> **SOURCE DATA**:

□ □ □ □ □

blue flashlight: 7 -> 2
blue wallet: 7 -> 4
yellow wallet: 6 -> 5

□ □ □ □ □

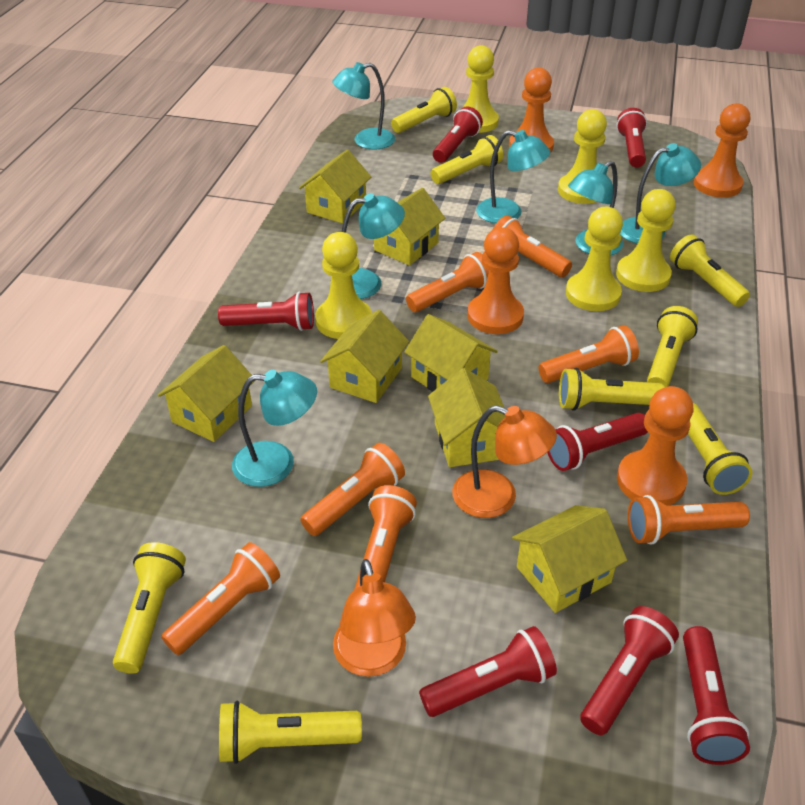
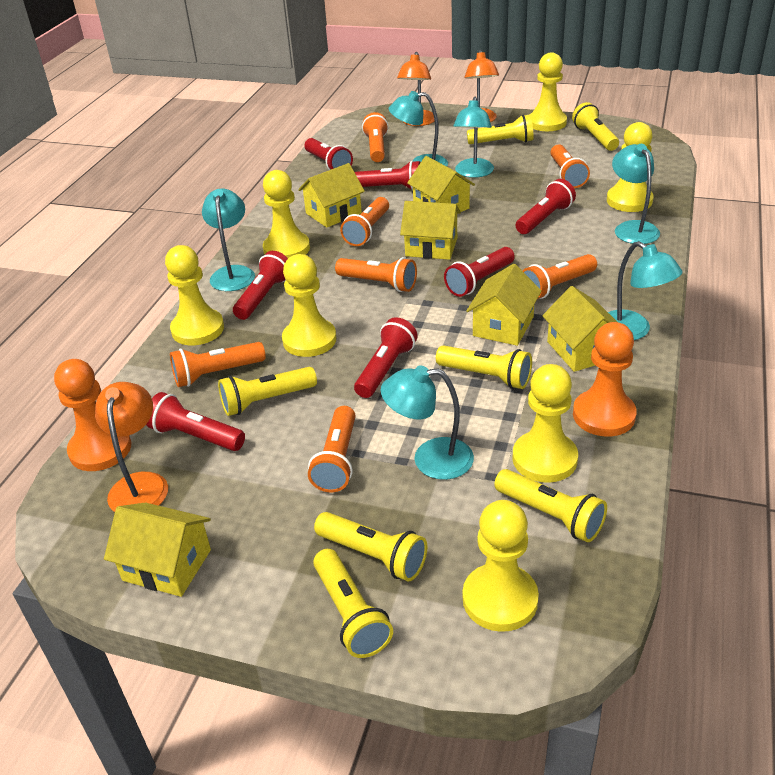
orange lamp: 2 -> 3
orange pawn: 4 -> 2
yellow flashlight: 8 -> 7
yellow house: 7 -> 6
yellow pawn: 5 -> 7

□ □ □ □ □

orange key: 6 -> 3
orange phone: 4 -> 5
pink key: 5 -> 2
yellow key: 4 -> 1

□ □ □ □ □

> **ASSIGNMENT**:
Copy the stretch of the records above that runs from the line with "blue flashlight: 7 -> 2" through the line with "yellow wallet: 6 -> 5". Both end lines belong in the copy, and nothing else does.

> **RESULT OF THIS EXERCISE**:
blue flashlight: 7 -> 2
blue wallet: 7 -> 4
yellow wallet: 6 -> 5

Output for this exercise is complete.